Segment Start: INPUT DATA

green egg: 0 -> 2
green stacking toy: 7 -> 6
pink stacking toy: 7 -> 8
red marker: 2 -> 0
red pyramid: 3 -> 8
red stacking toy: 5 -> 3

Segment End: INPUT DATA

EXERCISE:
Nothing may be left out. Retype all the entries exactly.

EXPECTED OUTPUT:
green egg: 0 -> 2
green stacking toy: 7 -> 6
pink stacking toy: 7 -> 8
red marker: 2 -> 0
red pyramid: 3 -> 8
red stacking toy: 5 -> 3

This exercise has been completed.